• **Available records**
[Start of section]
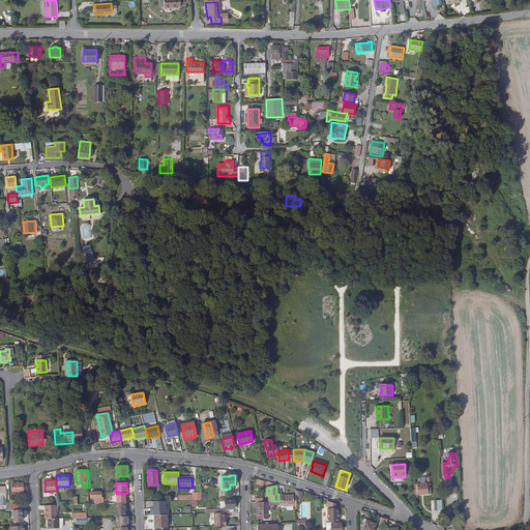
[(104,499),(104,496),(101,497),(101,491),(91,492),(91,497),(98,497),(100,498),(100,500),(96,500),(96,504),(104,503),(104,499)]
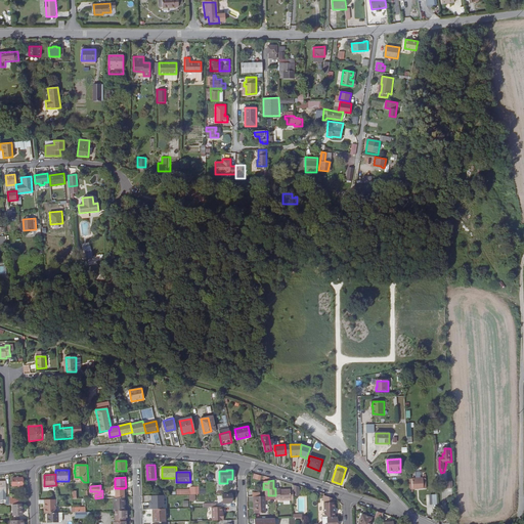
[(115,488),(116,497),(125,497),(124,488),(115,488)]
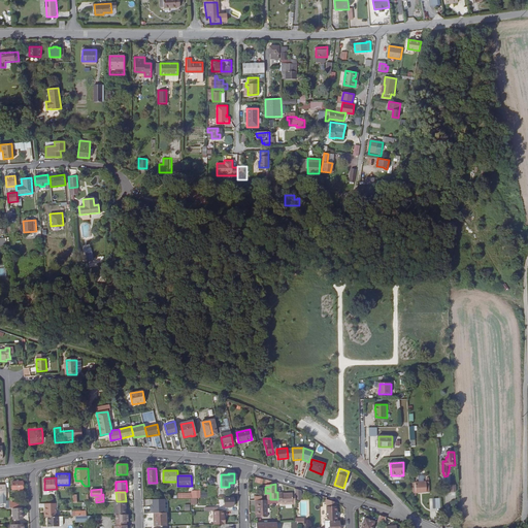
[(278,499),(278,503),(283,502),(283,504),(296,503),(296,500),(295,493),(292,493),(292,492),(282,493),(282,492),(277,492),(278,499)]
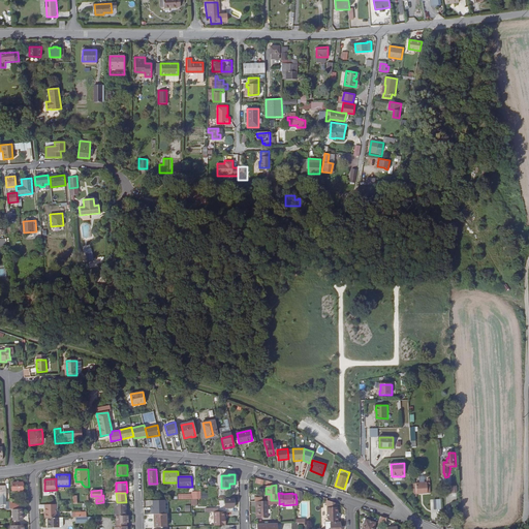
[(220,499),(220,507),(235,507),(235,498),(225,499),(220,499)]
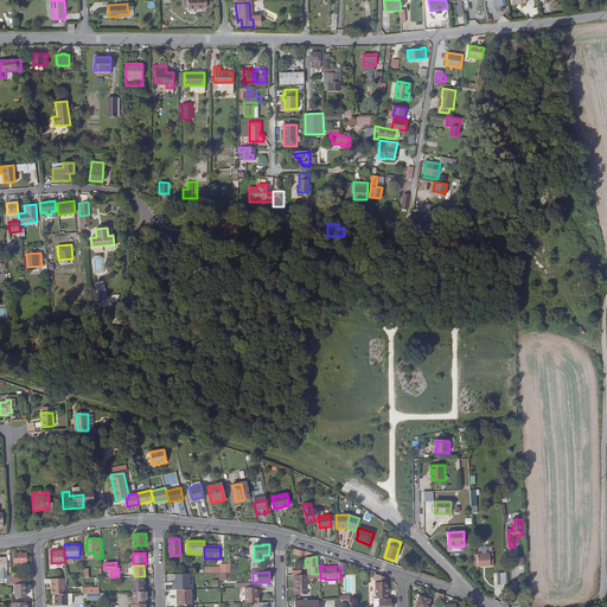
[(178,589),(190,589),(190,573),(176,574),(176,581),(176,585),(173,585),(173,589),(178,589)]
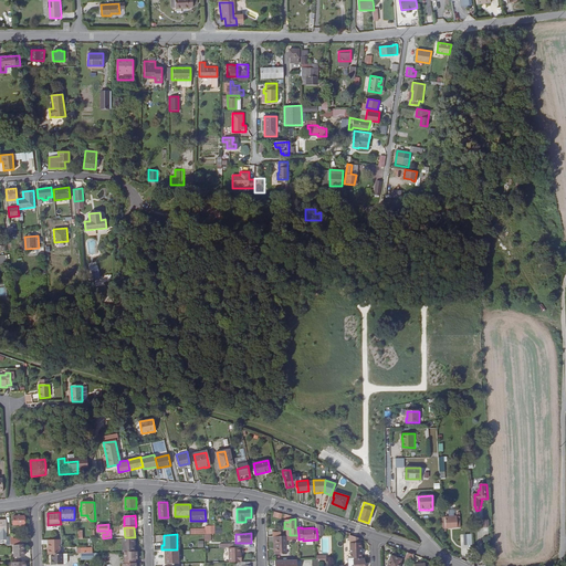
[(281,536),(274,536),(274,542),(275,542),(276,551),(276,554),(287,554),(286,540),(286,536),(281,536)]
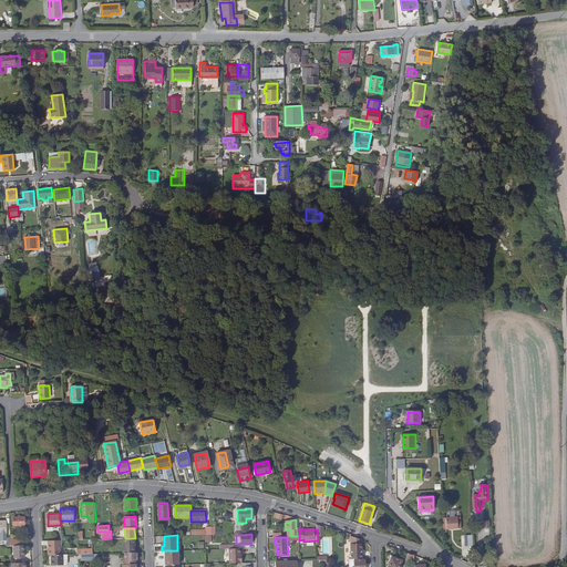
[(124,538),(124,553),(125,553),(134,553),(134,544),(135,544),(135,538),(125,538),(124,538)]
[End of section]
[Start of section]
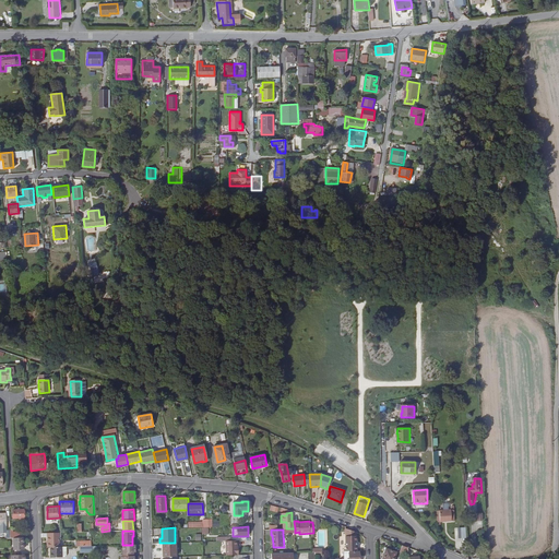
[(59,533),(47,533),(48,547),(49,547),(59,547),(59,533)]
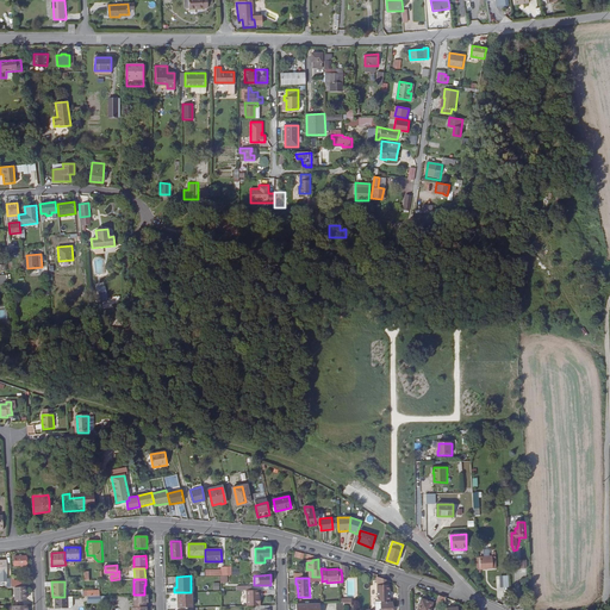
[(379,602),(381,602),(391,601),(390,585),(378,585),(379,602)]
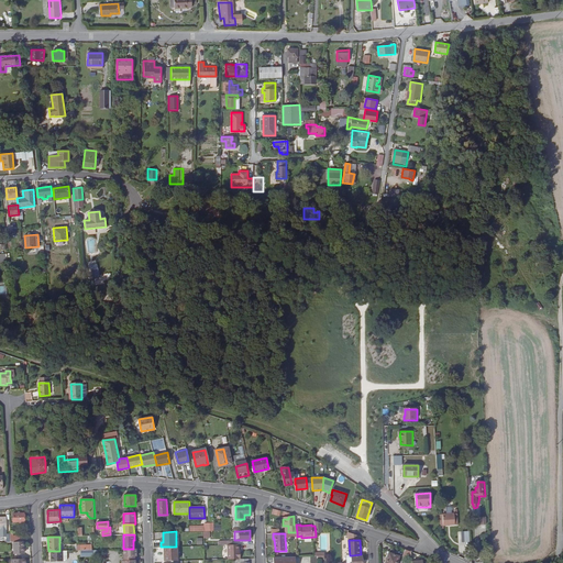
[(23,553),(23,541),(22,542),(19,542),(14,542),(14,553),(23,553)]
[End of section]
• **Prompt**
Within these entries, output exactly the lines starting at the one with "[(379,602),(381,602),(391,601),(390,585),(378,585),(379,602)]" and finishing at the one with "[(23,553),(23,541),(22,542),(19,542),(14,542),(14,553),(23,553)]". Leave pictures out of the output.

• **Task result**
[(379,602),(381,602),(391,601),(390,585),(378,585),(379,602)]
[(23,553),(23,541),(22,542),(19,542),(14,542),(14,553),(23,553)]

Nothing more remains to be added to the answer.